[Before-and-after coordinate records]
--------------------

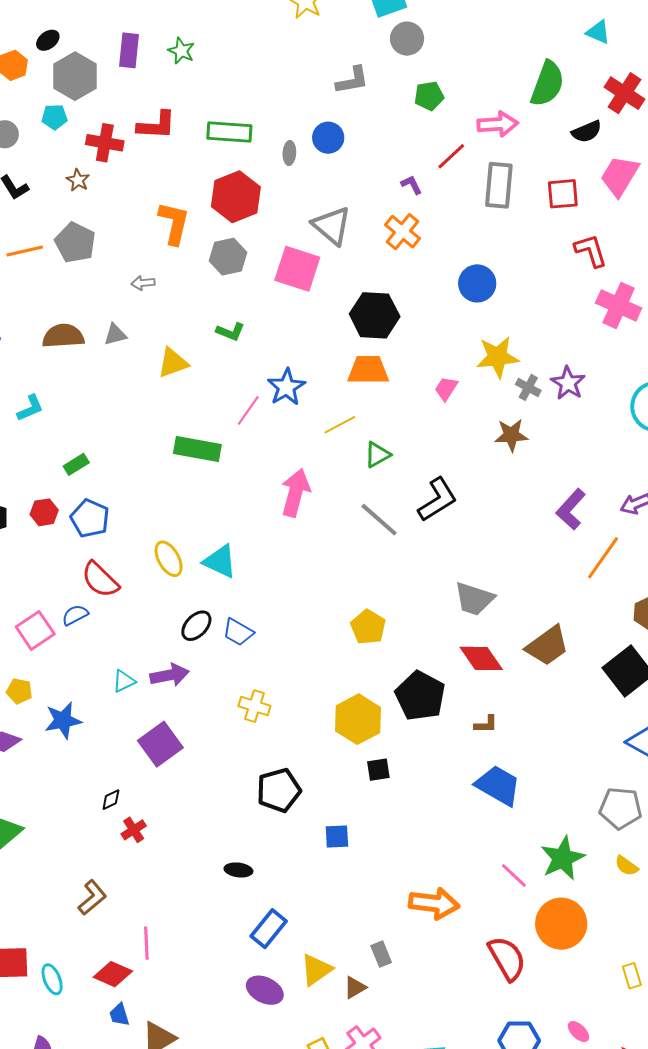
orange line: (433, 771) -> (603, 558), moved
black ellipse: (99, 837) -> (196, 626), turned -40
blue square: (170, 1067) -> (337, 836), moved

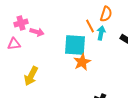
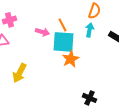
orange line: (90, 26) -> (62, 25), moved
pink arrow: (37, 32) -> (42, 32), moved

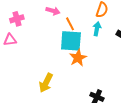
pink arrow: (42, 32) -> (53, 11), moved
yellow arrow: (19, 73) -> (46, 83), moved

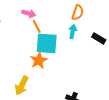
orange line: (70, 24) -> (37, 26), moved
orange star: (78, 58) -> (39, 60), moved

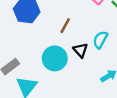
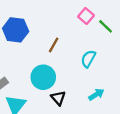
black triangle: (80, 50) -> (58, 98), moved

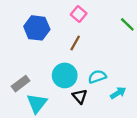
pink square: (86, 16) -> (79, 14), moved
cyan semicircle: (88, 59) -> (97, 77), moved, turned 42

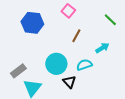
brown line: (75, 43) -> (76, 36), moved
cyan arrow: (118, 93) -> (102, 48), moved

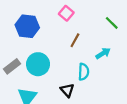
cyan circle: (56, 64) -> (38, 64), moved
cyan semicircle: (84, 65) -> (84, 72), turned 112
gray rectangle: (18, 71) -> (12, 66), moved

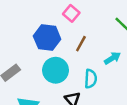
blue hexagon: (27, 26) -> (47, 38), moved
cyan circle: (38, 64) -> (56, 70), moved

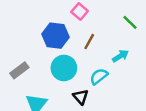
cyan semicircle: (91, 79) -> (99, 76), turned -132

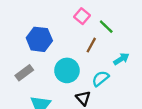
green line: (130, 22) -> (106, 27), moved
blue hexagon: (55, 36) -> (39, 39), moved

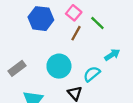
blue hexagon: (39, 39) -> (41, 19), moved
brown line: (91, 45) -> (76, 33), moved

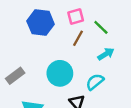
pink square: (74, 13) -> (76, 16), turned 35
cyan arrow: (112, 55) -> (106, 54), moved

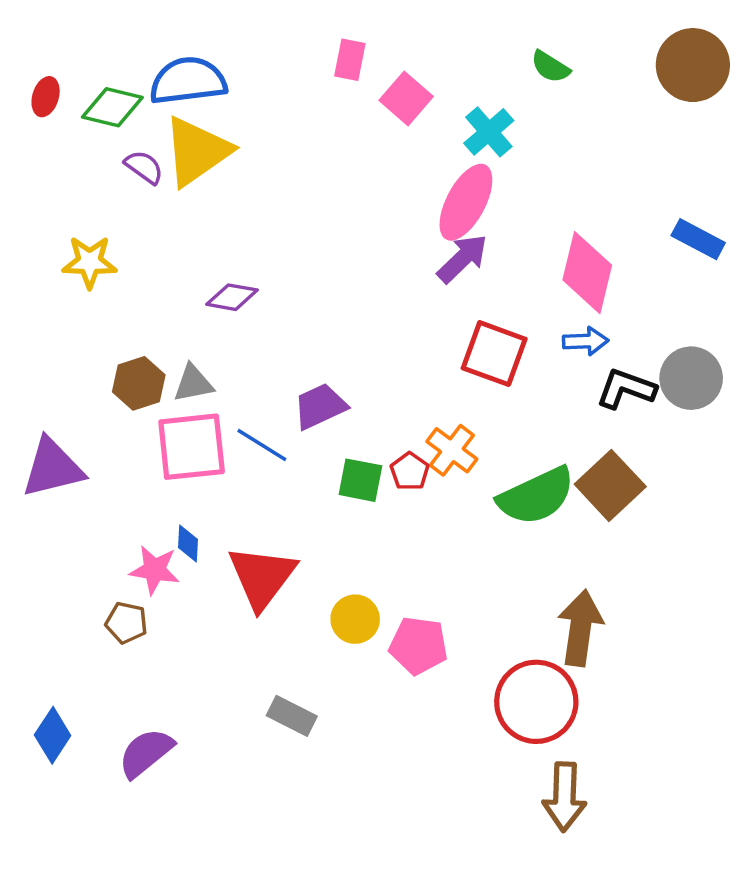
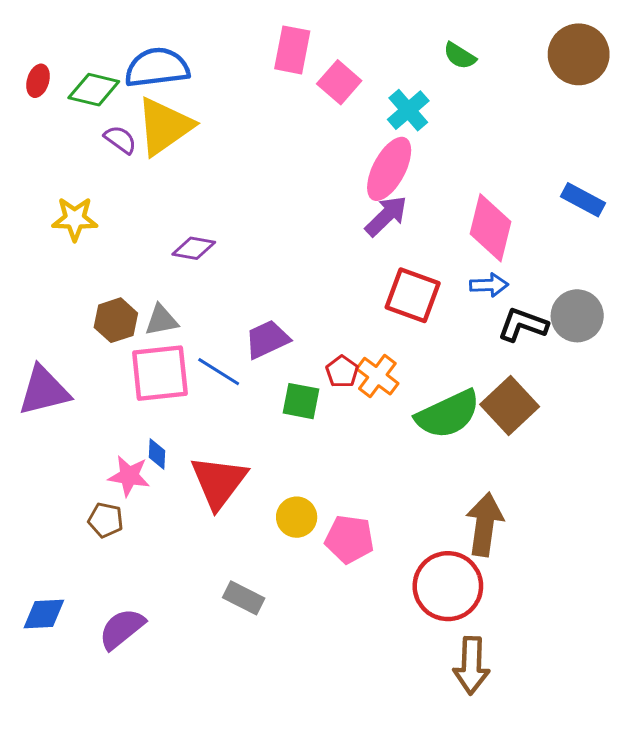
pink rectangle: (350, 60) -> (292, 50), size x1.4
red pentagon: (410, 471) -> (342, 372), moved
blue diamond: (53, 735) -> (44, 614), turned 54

--------------------

▶ What the task asks
Output an exact copy of the lines from the one with "gray rectangle: (18, 71) -> (12, 66), moved" through the closing line of the records, inclusive, without any images.

▶ Solution for this task
gray rectangle: (18, 71) -> (12, 66), moved

blue hexagon: (27, 26) -> (47, 38), moved
cyan circle: (38, 64) -> (56, 70), moved

cyan semicircle: (91, 79) -> (99, 76), turned -132

green line: (130, 22) -> (106, 27), moved
blue hexagon: (55, 36) -> (39, 39), moved

blue hexagon: (39, 39) -> (41, 19), moved
brown line: (91, 45) -> (76, 33), moved

pink square: (74, 13) -> (76, 16), turned 35
cyan arrow: (112, 55) -> (106, 54), moved

pink rectangle: (350, 60) -> (292, 50), size x1.4
red pentagon: (410, 471) -> (342, 372), moved
blue diamond: (53, 735) -> (44, 614), turned 54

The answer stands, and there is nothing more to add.